Brief:
The required output is every line from the one with "purple pencil: 2 -> 3" through the final line of the data below, unchanged.

(Object change listings)
- - - -
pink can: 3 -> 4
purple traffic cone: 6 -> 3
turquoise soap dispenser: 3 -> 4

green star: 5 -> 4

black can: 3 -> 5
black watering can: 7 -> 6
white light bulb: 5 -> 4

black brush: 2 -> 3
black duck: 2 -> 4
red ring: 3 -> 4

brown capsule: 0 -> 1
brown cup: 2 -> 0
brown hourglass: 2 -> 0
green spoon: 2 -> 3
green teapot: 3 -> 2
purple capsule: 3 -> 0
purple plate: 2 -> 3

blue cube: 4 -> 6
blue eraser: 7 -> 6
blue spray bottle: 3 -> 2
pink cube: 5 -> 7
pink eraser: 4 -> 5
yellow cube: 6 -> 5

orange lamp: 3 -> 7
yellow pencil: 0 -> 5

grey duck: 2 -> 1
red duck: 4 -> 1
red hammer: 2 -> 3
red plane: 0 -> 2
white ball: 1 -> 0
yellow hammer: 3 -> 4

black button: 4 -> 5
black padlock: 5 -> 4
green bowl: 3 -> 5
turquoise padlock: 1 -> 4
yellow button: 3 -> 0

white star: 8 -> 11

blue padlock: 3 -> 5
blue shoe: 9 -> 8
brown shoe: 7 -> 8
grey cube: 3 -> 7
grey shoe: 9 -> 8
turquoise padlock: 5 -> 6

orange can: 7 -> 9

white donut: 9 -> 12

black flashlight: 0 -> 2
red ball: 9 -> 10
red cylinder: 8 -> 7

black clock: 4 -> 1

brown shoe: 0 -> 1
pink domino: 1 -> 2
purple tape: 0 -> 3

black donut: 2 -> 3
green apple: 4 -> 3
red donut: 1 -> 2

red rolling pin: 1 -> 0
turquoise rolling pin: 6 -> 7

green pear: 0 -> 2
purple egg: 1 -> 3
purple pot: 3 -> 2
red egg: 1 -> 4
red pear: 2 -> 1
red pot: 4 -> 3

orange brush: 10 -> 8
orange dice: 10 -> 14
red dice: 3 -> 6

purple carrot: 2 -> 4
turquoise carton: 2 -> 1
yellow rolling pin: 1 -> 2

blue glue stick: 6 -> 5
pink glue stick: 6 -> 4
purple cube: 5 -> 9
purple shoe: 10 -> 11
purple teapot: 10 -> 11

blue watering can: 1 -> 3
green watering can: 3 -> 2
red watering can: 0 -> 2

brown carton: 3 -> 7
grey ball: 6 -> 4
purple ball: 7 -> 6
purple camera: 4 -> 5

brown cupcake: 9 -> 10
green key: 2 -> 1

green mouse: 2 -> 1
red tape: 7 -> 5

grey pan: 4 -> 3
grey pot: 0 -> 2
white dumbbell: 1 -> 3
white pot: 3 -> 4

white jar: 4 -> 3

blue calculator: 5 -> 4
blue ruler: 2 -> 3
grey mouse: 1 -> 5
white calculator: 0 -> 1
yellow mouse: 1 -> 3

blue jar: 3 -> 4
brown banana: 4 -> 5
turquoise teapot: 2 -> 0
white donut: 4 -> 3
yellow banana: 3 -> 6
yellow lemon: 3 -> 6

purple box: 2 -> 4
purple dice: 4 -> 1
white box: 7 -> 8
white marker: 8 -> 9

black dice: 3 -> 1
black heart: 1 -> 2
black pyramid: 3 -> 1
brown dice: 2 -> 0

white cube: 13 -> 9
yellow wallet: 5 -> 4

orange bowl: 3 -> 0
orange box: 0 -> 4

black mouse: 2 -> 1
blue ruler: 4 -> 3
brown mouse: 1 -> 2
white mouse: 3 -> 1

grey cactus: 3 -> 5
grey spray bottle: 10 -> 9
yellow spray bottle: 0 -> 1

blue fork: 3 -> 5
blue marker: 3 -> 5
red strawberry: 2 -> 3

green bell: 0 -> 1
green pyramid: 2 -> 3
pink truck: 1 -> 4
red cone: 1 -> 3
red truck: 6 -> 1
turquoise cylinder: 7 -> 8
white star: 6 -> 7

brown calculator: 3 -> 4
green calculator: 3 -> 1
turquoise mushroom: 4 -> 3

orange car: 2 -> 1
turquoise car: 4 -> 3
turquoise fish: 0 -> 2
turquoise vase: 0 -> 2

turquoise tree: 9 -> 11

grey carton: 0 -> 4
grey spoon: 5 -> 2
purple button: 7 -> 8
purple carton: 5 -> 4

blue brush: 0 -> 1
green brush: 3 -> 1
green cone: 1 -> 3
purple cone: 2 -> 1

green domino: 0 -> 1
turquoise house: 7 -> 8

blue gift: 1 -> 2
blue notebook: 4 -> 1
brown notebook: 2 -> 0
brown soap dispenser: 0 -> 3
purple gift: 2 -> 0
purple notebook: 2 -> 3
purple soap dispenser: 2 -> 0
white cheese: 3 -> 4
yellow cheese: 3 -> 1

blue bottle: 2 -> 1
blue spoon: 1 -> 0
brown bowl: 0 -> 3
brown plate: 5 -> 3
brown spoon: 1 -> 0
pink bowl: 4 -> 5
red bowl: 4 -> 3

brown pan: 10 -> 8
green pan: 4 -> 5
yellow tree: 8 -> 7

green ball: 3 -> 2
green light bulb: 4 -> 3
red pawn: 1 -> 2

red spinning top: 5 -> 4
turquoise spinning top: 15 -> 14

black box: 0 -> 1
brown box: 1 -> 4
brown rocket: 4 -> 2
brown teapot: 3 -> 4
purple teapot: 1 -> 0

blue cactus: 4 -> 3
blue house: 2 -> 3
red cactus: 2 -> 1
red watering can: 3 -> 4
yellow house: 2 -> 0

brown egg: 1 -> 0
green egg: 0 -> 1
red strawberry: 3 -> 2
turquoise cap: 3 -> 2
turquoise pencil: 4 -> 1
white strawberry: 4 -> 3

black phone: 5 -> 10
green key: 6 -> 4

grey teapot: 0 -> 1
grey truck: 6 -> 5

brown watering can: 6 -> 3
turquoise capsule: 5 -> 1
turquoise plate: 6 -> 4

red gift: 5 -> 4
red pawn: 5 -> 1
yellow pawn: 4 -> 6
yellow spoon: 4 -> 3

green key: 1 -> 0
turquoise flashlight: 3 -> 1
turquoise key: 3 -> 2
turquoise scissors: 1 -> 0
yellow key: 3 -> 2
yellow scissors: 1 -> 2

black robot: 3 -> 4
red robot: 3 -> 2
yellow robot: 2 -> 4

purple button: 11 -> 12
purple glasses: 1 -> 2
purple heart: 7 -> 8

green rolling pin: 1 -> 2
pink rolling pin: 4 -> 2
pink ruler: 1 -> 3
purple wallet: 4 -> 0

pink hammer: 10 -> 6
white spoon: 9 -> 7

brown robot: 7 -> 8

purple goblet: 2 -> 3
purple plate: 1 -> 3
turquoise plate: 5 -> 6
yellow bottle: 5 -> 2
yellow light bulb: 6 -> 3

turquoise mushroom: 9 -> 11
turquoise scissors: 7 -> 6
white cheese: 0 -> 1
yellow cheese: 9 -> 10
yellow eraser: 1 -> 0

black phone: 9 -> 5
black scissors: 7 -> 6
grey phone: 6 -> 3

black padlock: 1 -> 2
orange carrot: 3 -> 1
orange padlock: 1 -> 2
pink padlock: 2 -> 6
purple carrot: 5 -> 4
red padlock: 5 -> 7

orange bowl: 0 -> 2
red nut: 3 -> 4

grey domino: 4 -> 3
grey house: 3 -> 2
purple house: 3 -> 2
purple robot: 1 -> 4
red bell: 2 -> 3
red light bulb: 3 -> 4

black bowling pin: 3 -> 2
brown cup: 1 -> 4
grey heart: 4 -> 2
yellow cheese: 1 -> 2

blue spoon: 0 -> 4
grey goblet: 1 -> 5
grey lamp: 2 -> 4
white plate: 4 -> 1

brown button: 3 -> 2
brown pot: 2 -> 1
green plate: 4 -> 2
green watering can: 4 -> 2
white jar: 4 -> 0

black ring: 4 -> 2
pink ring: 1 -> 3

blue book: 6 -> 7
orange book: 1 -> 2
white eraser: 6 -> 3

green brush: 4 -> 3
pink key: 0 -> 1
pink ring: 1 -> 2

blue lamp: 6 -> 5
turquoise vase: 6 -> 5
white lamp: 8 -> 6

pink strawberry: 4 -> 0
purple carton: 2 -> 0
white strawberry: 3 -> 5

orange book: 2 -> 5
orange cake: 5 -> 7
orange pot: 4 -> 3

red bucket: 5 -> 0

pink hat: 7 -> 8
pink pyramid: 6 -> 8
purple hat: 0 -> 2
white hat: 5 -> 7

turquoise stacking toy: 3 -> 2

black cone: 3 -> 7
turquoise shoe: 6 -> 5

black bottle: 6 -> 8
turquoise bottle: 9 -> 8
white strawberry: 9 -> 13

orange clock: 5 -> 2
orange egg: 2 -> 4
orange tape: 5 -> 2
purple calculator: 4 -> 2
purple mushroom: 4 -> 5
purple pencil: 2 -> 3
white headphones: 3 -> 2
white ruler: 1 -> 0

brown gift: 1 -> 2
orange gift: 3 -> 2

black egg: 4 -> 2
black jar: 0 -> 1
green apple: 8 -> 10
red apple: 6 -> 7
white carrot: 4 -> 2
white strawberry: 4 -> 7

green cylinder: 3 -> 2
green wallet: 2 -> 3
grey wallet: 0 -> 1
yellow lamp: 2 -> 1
- - - -
Output of the task:
purple pencil: 2 -> 3
white headphones: 3 -> 2
white ruler: 1 -> 0

brown gift: 1 -> 2
orange gift: 3 -> 2

black egg: 4 -> 2
black jar: 0 -> 1
green apple: 8 -> 10
red apple: 6 -> 7
white carrot: 4 -> 2
white strawberry: 4 -> 7

green cylinder: 3 -> 2
green wallet: 2 -> 3
grey wallet: 0 -> 1
yellow lamp: 2 -> 1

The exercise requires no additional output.